**SOURCE INFORMATION**
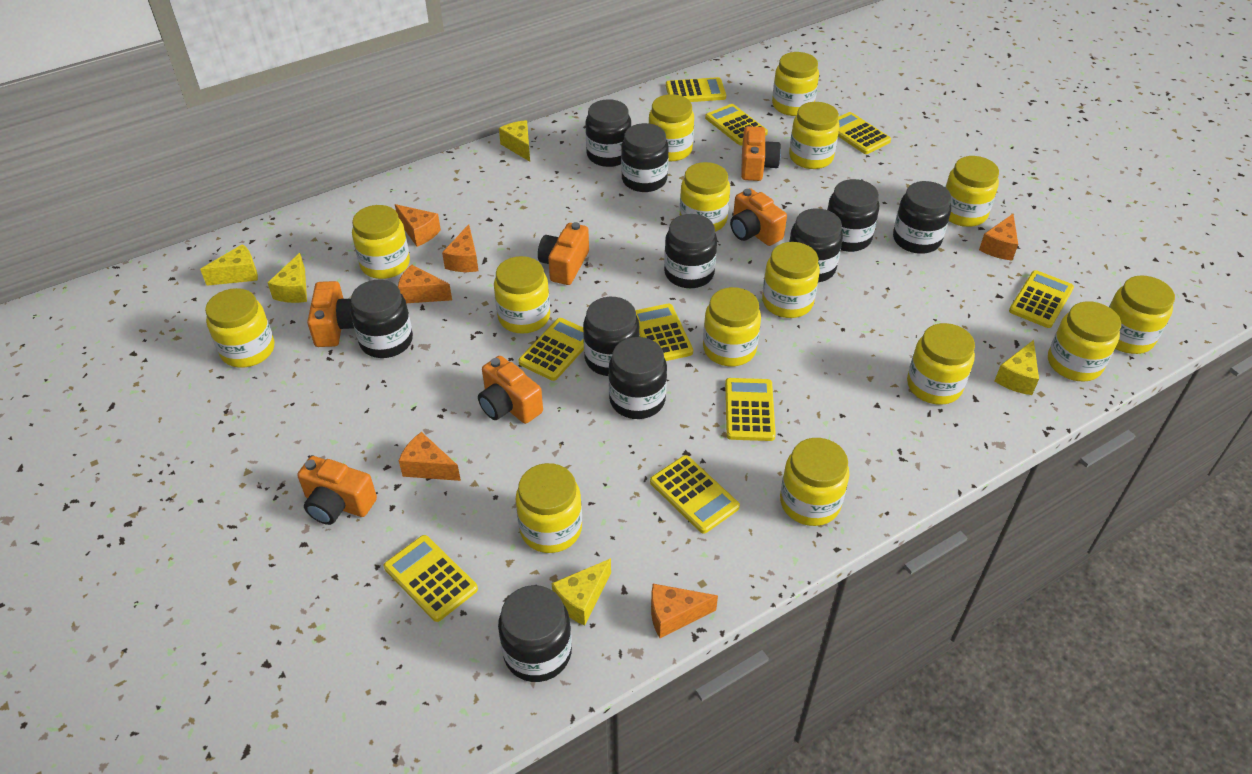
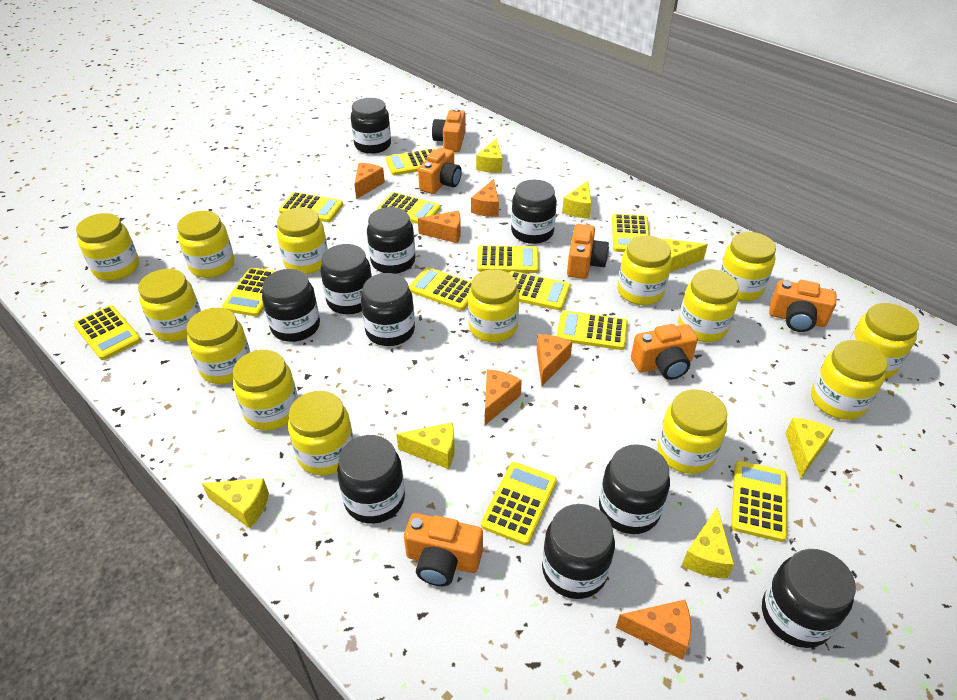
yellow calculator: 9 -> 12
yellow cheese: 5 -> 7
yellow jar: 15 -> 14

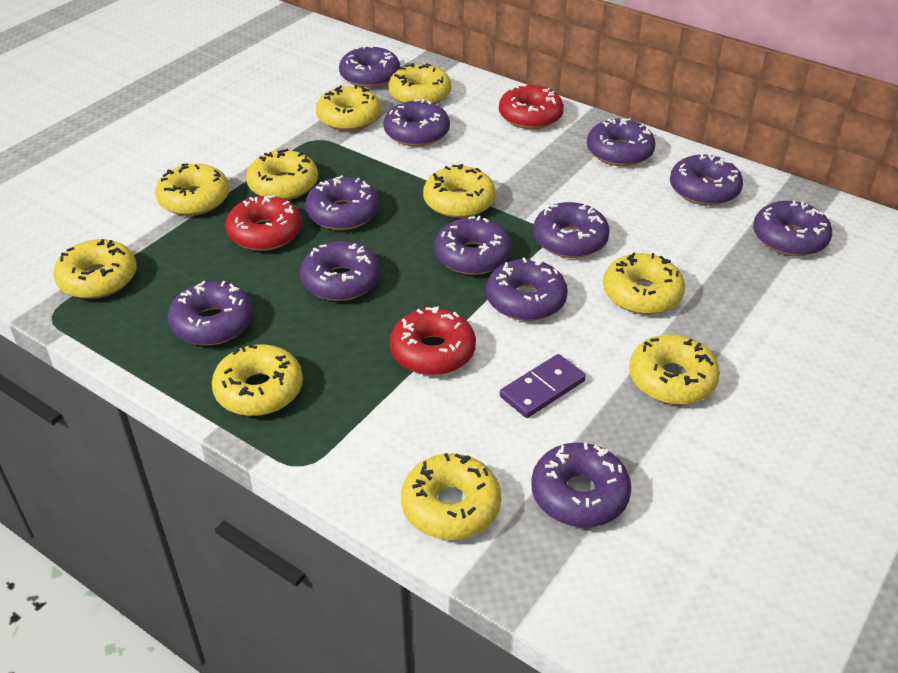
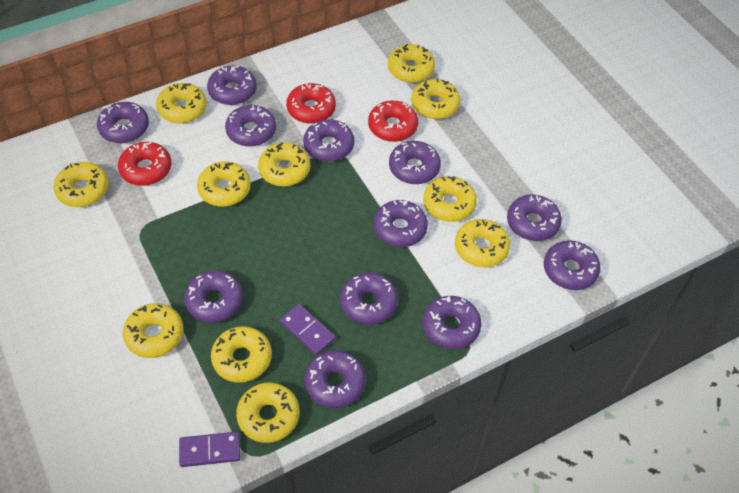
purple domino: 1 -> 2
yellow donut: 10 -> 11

**PROBLEM**
Every line above that holds the word "yellow" should be copied out.

**EXERCISE RESPONSE**
yellow calculator: 9 -> 12
yellow cheese: 5 -> 7
yellow jar: 15 -> 14
yellow donut: 10 -> 11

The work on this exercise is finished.